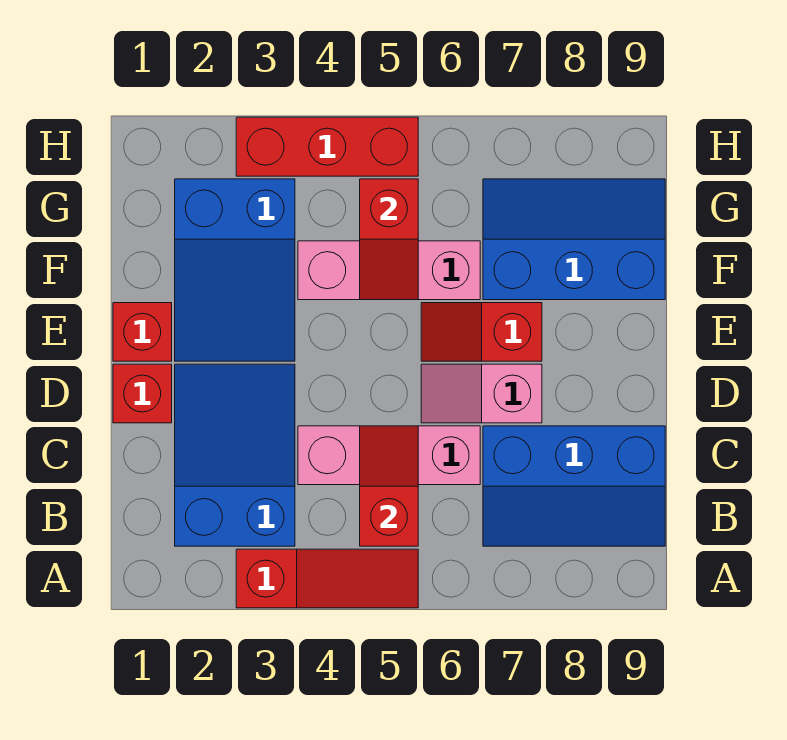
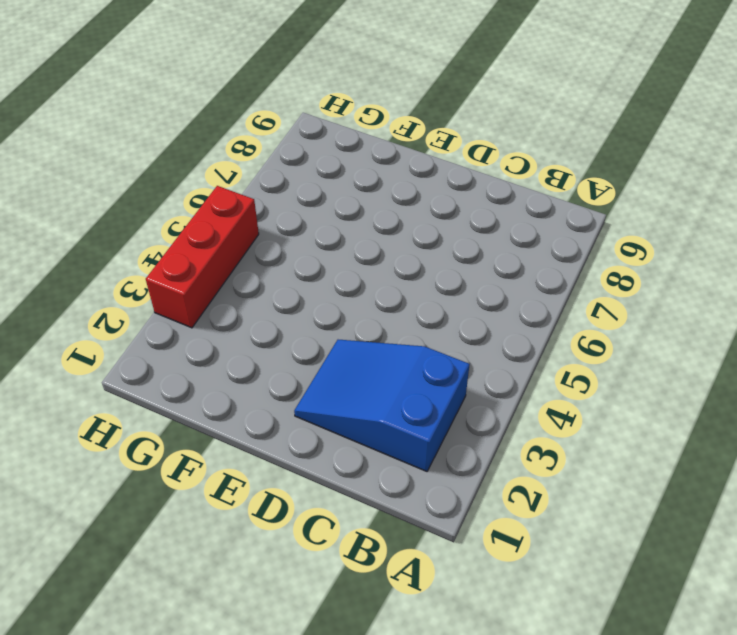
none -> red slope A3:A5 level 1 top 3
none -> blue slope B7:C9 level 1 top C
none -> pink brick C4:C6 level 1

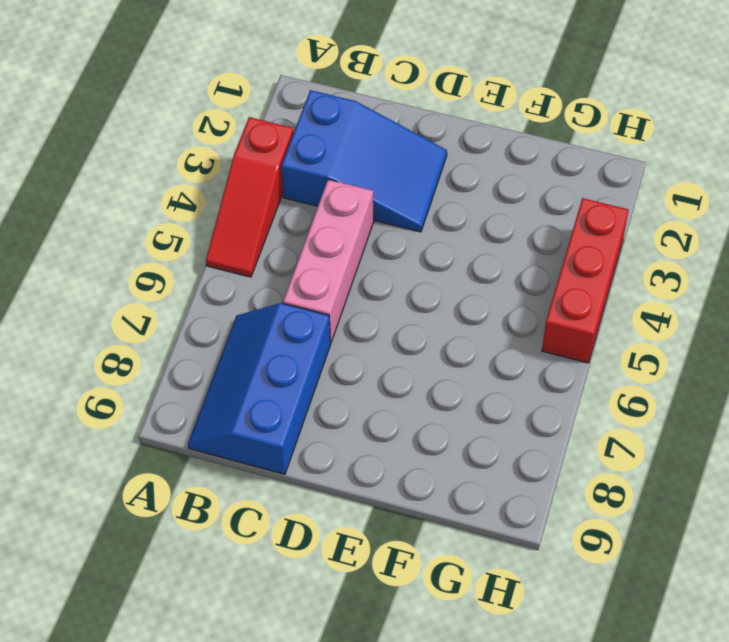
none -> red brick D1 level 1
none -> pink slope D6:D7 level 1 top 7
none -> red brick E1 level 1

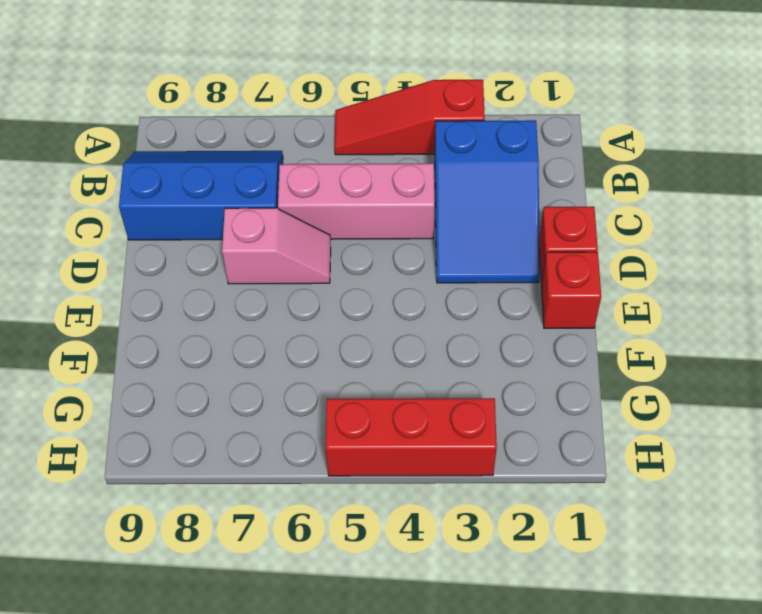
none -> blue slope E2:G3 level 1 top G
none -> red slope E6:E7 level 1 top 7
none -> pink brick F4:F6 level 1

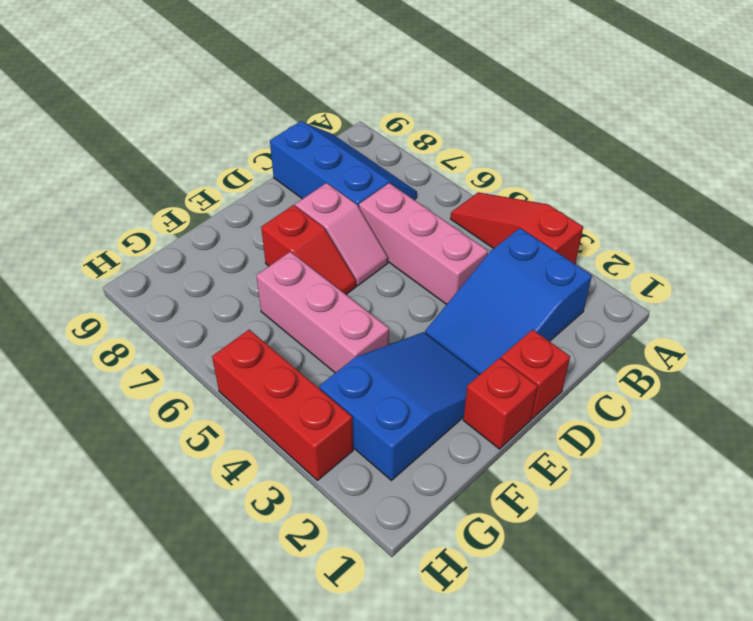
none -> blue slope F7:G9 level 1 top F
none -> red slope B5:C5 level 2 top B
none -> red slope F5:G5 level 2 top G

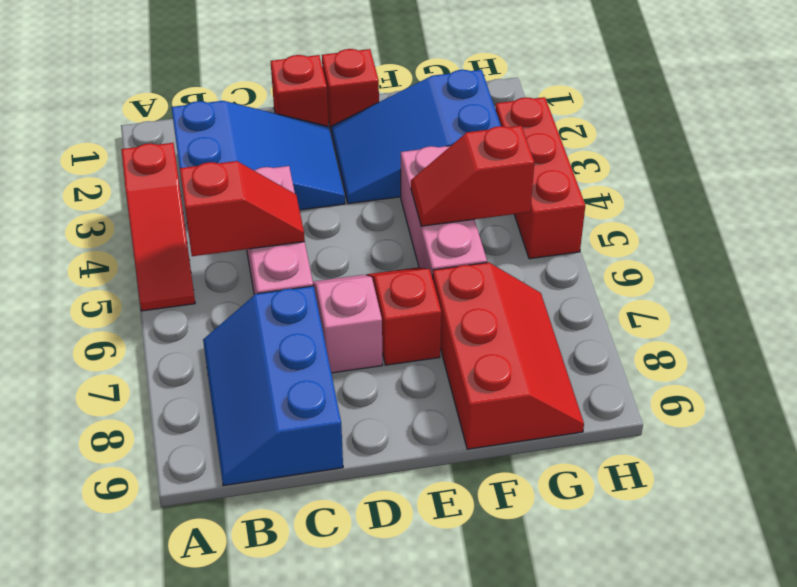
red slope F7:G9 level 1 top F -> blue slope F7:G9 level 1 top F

- **WORK ORDER**
For each record above, write it out exactly and omit any picture.

- **SOLUTION FOR THIS TASK**
none -> red slope A3:A5 level 1 top 3
none -> blue slope B7:C9 level 1 top C
none -> pink brick C4:C6 level 1

none -> red brick D1 level 1
none -> pink slope D6:D7 level 1 top 7
none -> red brick E1 level 1

none -> blue slope E2:G3 level 1 top G
none -> red slope E6:E7 level 1 top 7
none -> pink brick F4:F6 level 1

none -> blue slope F7:G9 level 1 top F
none -> red slope B5:C5 level 2 top B
none -> red slope F5:G5 level 2 top G

red slope F7:G9 level 1 top F -> blue slope F7:G9 level 1 top F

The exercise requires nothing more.